-- BEGIN DATA FOR THE TASK --

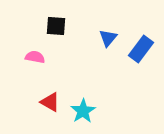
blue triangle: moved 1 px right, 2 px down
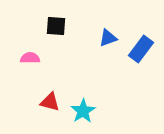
blue triangle: rotated 30 degrees clockwise
pink semicircle: moved 5 px left, 1 px down; rotated 12 degrees counterclockwise
red triangle: rotated 15 degrees counterclockwise
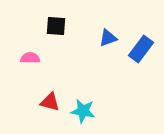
cyan star: rotated 30 degrees counterclockwise
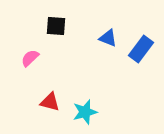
blue triangle: rotated 42 degrees clockwise
pink semicircle: rotated 42 degrees counterclockwise
cyan star: moved 2 px right, 1 px down; rotated 25 degrees counterclockwise
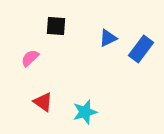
blue triangle: rotated 48 degrees counterclockwise
red triangle: moved 7 px left; rotated 20 degrees clockwise
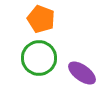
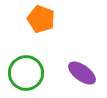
green circle: moved 13 px left, 15 px down
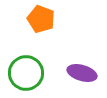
purple ellipse: rotated 20 degrees counterclockwise
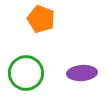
purple ellipse: rotated 20 degrees counterclockwise
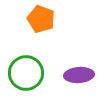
purple ellipse: moved 3 px left, 2 px down
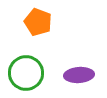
orange pentagon: moved 3 px left, 3 px down
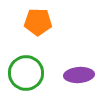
orange pentagon: rotated 20 degrees counterclockwise
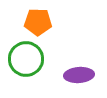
green circle: moved 14 px up
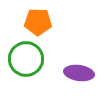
purple ellipse: moved 2 px up; rotated 12 degrees clockwise
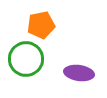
orange pentagon: moved 3 px right, 3 px down; rotated 12 degrees counterclockwise
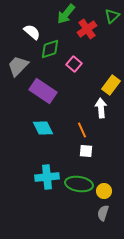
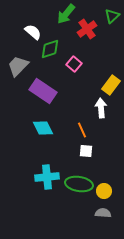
white semicircle: moved 1 px right
gray semicircle: rotated 77 degrees clockwise
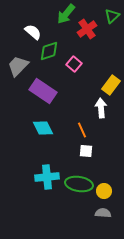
green diamond: moved 1 px left, 2 px down
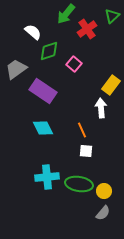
gray trapezoid: moved 2 px left, 3 px down; rotated 10 degrees clockwise
gray semicircle: rotated 126 degrees clockwise
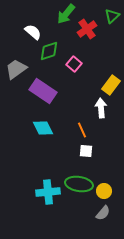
cyan cross: moved 1 px right, 15 px down
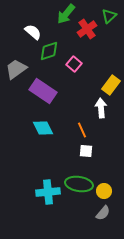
green triangle: moved 3 px left
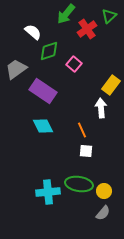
cyan diamond: moved 2 px up
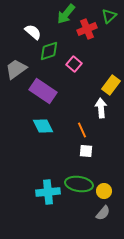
red cross: rotated 12 degrees clockwise
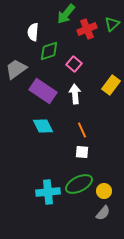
green triangle: moved 3 px right, 8 px down
white semicircle: rotated 126 degrees counterclockwise
white arrow: moved 26 px left, 14 px up
white square: moved 4 px left, 1 px down
green ellipse: rotated 36 degrees counterclockwise
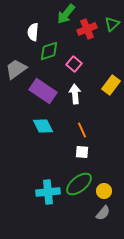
green ellipse: rotated 12 degrees counterclockwise
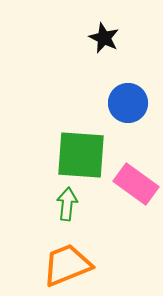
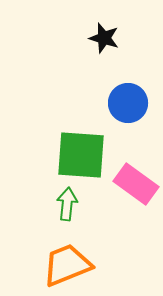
black star: rotated 8 degrees counterclockwise
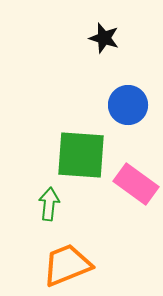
blue circle: moved 2 px down
green arrow: moved 18 px left
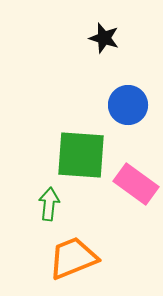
orange trapezoid: moved 6 px right, 7 px up
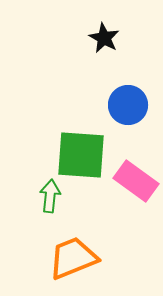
black star: rotated 12 degrees clockwise
pink rectangle: moved 3 px up
green arrow: moved 1 px right, 8 px up
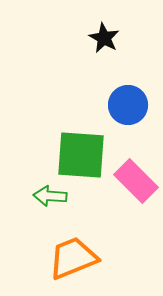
pink rectangle: rotated 9 degrees clockwise
green arrow: rotated 92 degrees counterclockwise
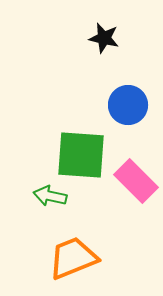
black star: rotated 16 degrees counterclockwise
green arrow: rotated 8 degrees clockwise
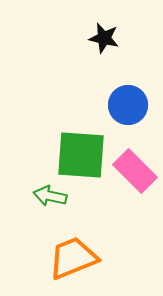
pink rectangle: moved 1 px left, 10 px up
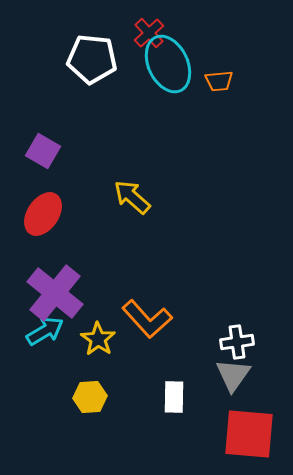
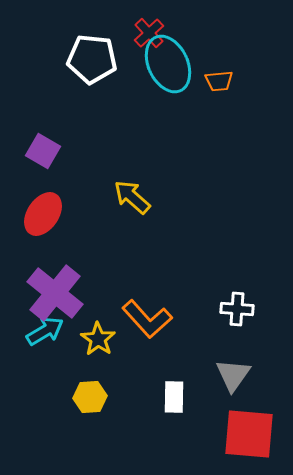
white cross: moved 33 px up; rotated 12 degrees clockwise
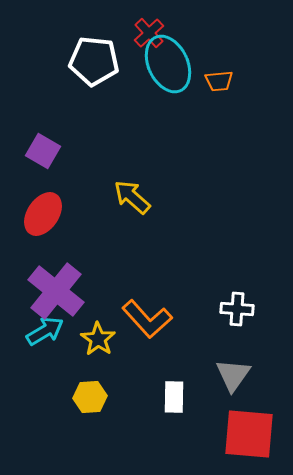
white pentagon: moved 2 px right, 2 px down
purple cross: moved 1 px right, 2 px up
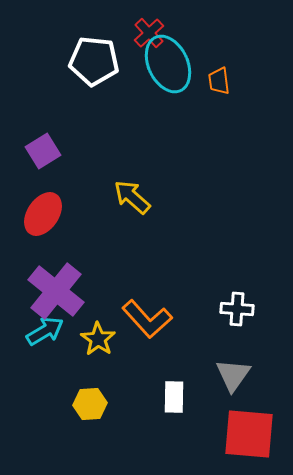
orange trapezoid: rotated 88 degrees clockwise
purple square: rotated 28 degrees clockwise
yellow hexagon: moved 7 px down
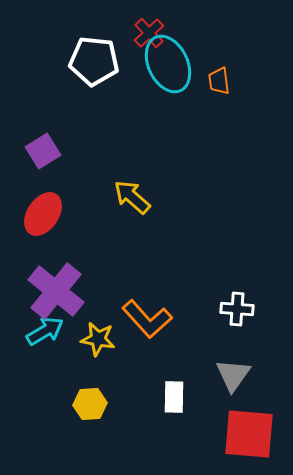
yellow star: rotated 24 degrees counterclockwise
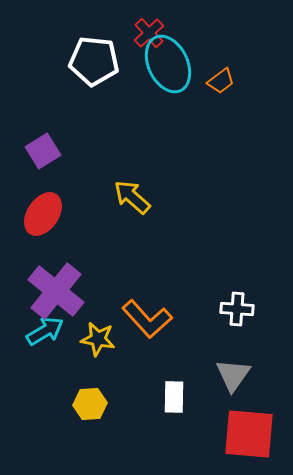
orange trapezoid: moved 2 px right; rotated 120 degrees counterclockwise
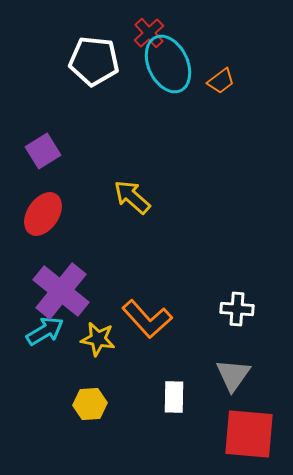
purple cross: moved 5 px right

-- END DATA FOR THE TASK --

### WHAT YOU HAVE TO DO
Copy every line of the items above word for word, leaving the pictures out.

### TASK ANSWER
blue triangle: moved 1 px right, 2 px down
blue triangle: rotated 30 degrees clockwise
pink semicircle: moved 5 px left, 1 px down; rotated 12 degrees counterclockwise
red triangle: rotated 15 degrees counterclockwise
cyan star: rotated 30 degrees counterclockwise
blue triangle: rotated 42 degrees clockwise
pink semicircle: rotated 42 degrees counterclockwise
cyan star: moved 2 px right, 1 px down; rotated 25 degrees counterclockwise
blue triangle: rotated 48 degrees counterclockwise
red triangle: moved 7 px left; rotated 20 degrees clockwise
green circle: moved 13 px left, 15 px down
purple ellipse: rotated 20 degrees counterclockwise
purple ellipse: rotated 20 degrees counterclockwise
purple ellipse: moved 3 px left, 2 px down
orange pentagon: moved 3 px left, 3 px down
orange pentagon: rotated 20 degrees counterclockwise
green circle: moved 14 px up
purple ellipse: moved 2 px up; rotated 12 degrees clockwise
orange pentagon: moved 3 px right, 3 px down; rotated 12 degrees counterclockwise
white semicircle: moved 1 px right
gray semicircle: rotated 77 degrees clockwise
green diamond: moved 1 px left, 2 px down
gray trapezoid: moved 2 px left, 3 px down; rotated 10 degrees clockwise
gray semicircle: rotated 126 degrees clockwise
cyan cross: moved 1 px right, 15 px down
green triangle: moved 3 px left
cyan diamond: moved 2 px up
red cross: rotated 12 degrees clockwise
green triangle: moved 3 px right, 8 px down
white semicircle: rotated 126 degrees counterclockwise
white arrow: moved 26 px left, 14 px up
white square: moved 4 px left, 1 px down
green ellipse: rotated 36 degrees counterclockwise
green ellipse: rotated 12 degrees counterclockwise
black star: rotated 8 degrees counterclockwise
blue circle: moved 2 px down
green arrow: moved 18 px left
orange trapezoid: moved 6 px right, 7 px up
black star: rotated 12 degrees clockwise
pink rectangle: moved 3 px up
green arrow: moved 1 px right, 8 px up
pink rectangle: rotated 9 degrees clockwise
green arrow: rotated 92 degrees counterclockwise
black star: rotated 16 degrees counterclockwise
green arrow: rotated 8 degrees clockwise
pink rectangle: moved 1 px left, 10 px up
white cross: moved 33 px up; rotated 12 degrees clockwise
white pentagon: moved 2 px right, 2 px down
purple cross: moved 1 px right, 2 px up
orange trapezoid: rotated 88 degrees clockwise
purple square: rotated 28 degrees clockwise
yellow hexagon: moved 7 px down
yellow star: rotated 24 degrees counterclockwise
orange trapezoid: moved 2 px right; rotated 120 degrees counterclockwise
purple cross: moved 5 px right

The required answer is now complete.